Aim of the task: Transcribe the listing exactly; drop the images.

Recorded information:
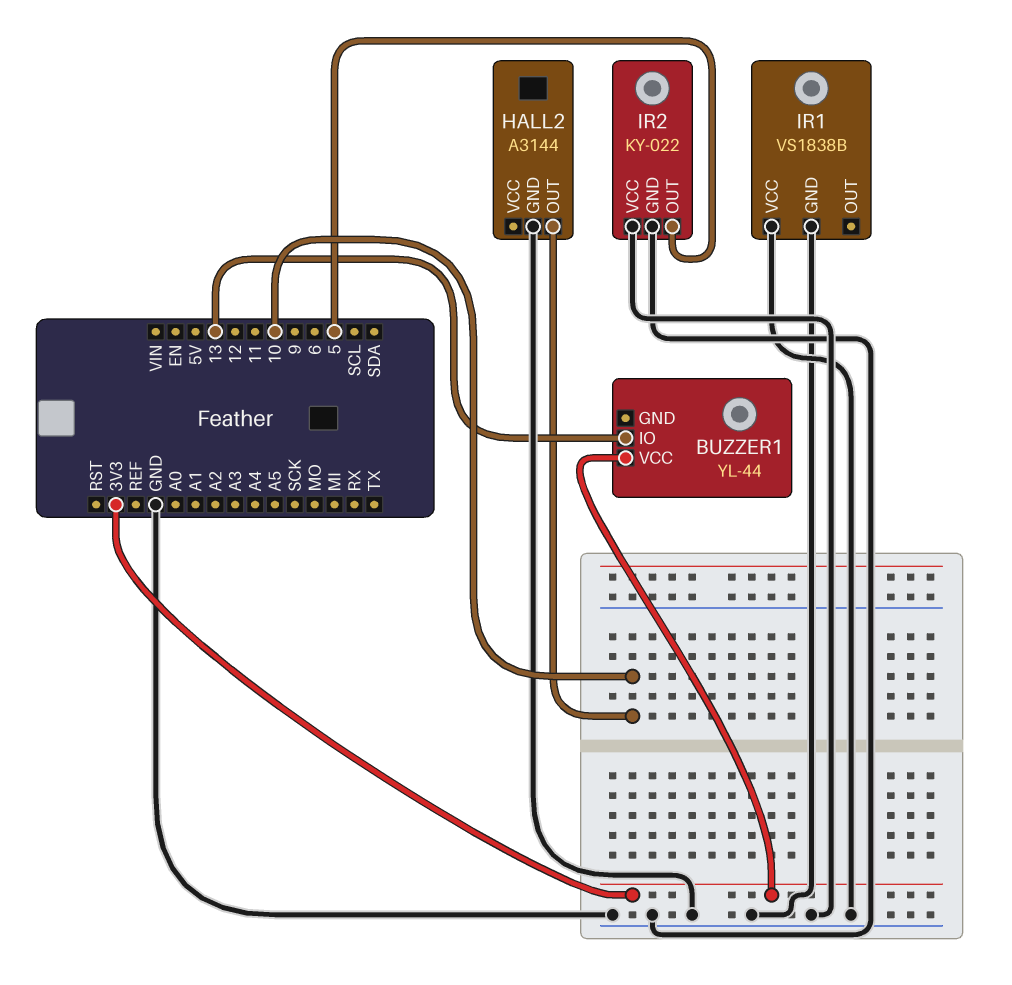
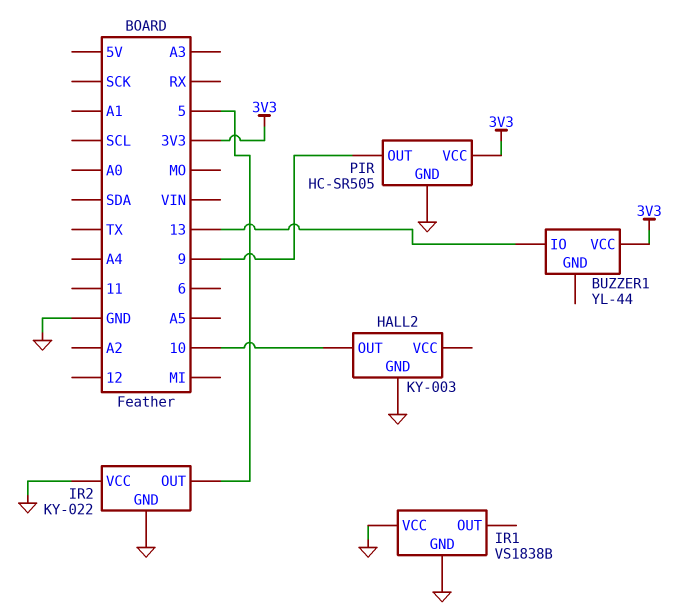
HALL2: A3144 -> KY-003
PIR: none -> HC-SR505
PIR pin GND: none -> GND
PIR pin OUT: none -> 9
PIR pin VCC: none -> 3V3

Solution for this problem:
HALL2: A3144 -> KY-003
PIR: none -> HC-SR505
PIR pin GND: none -> GND
PIR pin OUT: none -> 9
PIR pin VCC: none -> 3V3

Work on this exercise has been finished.